INFORMATION PROVIDED →
>> START
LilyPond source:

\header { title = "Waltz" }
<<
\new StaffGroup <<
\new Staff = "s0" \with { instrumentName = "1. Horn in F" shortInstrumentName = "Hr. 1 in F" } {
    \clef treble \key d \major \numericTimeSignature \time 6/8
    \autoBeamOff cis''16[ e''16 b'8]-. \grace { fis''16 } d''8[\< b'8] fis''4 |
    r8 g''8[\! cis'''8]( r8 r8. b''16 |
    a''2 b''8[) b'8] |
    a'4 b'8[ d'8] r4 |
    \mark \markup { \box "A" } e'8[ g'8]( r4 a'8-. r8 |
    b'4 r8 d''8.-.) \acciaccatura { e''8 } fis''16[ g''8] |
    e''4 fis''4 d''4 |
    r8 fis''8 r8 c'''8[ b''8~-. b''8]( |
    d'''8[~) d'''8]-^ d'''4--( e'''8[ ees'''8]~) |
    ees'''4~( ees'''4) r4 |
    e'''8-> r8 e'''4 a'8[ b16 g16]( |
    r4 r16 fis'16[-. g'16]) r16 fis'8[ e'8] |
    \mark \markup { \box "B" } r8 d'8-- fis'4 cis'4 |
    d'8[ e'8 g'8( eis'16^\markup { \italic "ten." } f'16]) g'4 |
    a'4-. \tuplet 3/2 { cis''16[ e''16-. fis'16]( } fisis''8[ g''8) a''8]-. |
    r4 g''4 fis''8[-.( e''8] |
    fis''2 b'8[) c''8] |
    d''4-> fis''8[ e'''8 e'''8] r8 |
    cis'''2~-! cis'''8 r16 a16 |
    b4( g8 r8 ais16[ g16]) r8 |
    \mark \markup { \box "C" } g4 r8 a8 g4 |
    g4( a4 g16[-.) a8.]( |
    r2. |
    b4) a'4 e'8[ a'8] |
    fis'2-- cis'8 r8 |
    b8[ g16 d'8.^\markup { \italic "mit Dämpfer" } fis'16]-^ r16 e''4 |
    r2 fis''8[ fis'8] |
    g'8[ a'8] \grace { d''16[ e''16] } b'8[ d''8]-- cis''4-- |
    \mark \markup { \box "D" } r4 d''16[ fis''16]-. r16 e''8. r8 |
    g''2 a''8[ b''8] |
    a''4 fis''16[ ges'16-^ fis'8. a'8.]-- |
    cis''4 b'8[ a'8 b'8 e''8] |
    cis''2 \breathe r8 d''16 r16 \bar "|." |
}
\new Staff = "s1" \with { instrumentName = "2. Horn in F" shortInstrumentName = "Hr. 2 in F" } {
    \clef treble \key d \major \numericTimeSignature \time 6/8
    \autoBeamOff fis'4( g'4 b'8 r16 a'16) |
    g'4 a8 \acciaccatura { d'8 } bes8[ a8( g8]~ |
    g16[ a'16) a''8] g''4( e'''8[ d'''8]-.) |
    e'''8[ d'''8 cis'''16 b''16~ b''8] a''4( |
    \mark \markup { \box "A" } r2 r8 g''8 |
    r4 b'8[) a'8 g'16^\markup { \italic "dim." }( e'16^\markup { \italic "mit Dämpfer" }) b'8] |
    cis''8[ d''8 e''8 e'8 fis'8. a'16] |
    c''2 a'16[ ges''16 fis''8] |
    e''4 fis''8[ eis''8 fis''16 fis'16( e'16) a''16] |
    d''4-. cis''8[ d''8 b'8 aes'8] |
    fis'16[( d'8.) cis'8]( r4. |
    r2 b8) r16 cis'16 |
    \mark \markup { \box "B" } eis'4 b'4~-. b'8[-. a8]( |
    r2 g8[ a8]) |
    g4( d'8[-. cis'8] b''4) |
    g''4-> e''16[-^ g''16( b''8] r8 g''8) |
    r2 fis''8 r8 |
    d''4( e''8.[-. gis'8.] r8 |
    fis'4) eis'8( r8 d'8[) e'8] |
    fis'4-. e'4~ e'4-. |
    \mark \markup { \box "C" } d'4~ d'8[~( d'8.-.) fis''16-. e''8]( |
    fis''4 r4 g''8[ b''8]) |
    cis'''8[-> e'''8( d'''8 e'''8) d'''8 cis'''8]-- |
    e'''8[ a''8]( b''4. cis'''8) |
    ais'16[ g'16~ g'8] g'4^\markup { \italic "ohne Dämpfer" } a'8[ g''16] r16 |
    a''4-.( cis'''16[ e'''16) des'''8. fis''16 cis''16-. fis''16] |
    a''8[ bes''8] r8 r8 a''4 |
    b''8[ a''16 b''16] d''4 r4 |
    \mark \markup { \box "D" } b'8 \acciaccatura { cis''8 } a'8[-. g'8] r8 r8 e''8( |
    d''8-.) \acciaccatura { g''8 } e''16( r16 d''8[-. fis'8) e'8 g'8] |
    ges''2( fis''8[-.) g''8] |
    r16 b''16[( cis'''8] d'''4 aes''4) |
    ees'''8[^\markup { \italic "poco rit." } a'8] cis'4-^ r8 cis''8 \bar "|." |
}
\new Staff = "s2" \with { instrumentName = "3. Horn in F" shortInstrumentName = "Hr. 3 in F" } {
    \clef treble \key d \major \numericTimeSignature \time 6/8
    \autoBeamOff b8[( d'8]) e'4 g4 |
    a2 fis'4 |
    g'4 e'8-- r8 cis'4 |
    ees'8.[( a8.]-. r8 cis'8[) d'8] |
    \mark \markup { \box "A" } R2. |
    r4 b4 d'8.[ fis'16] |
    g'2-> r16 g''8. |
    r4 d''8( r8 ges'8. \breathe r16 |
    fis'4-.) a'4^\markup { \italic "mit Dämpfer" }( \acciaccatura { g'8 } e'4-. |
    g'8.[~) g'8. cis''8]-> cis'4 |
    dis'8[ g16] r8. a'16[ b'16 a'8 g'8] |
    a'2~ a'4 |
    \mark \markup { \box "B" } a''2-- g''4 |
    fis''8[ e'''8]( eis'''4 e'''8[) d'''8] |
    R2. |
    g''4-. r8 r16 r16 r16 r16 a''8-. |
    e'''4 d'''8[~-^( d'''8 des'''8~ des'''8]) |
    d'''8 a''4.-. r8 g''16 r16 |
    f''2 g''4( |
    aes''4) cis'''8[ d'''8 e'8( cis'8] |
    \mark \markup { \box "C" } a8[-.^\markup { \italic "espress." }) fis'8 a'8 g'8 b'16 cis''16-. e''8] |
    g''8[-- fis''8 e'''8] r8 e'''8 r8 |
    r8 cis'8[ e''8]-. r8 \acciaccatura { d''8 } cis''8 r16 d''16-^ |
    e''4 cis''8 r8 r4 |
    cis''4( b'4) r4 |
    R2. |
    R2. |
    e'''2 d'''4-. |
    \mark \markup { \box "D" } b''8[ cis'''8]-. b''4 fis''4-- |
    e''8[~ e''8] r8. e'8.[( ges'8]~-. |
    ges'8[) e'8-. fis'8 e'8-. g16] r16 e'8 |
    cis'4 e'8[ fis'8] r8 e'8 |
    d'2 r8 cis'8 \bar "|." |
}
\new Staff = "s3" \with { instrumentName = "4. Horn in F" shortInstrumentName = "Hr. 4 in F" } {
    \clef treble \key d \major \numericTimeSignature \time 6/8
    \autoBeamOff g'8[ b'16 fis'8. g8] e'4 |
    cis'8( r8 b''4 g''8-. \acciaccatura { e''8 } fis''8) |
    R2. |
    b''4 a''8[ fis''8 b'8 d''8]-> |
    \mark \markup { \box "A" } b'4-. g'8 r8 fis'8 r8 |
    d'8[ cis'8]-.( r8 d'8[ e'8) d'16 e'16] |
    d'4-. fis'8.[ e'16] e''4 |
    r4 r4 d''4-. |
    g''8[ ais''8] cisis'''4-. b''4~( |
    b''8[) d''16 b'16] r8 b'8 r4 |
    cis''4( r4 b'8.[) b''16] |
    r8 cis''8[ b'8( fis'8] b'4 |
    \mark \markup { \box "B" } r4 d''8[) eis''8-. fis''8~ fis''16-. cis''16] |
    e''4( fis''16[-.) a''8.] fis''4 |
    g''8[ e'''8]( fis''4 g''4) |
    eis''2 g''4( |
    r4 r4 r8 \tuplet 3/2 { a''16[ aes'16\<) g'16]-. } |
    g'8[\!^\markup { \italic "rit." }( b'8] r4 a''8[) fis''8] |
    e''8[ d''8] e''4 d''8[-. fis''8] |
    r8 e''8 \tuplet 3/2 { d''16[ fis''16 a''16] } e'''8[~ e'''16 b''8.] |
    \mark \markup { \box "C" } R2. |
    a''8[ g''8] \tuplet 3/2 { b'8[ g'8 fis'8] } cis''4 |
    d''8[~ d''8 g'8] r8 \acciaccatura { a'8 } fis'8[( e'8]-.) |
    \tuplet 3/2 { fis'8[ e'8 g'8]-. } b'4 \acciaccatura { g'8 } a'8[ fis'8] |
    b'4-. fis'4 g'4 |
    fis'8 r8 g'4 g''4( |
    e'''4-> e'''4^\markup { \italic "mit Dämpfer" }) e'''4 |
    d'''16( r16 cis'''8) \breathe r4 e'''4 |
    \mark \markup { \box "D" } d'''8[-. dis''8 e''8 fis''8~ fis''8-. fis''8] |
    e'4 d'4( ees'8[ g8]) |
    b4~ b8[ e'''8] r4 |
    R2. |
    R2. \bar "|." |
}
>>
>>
>> END
GOAL OF THE EXERCISE → Pick out every line in the items above that contains the string "italic", and copy each of those lines in full.

WRITTEN ANSWER →
    d'8[ e'8 g'8( eis'16^\markup { \italic "ten." } f'16]) g'4 |
    b8[ g16 d'8.^\markup { \italic "mit Dämpfer" } fis'16]-^ r16 e''4 |
    r4 b'8[) a'8 g'16^\markup { \italic "dim." }( e'16^\markup { \italic "mit Dämpfer" }) b'8] |
    ais'16[ g'16~ g'8] g'4^\markup { \italic "ohne Dämpfer" } a'8[ g''16] r16 |
    ees'''8[^\markup { \italic "poco rit." } a'8] cis'4-^ r8 cis''8 \bar "|." |
    fis'4-.) a'4^\markup { \italic "mit Dämpfer" }( \acciaccatura { g'8 } e'4-. |
    \mark \markup { \box "C" } a8[-.^\markup { \italic "espress." }) fis'8 a'8 g'8 b'16 cis''16-. e''8] |
    g'8[\!^\markup { \italic "rit." }( b'8] r4 a''8[) fis''8] |
    e'''4-> e'''4^\markup { \italic "mit Dämpfer" }) e'''4 |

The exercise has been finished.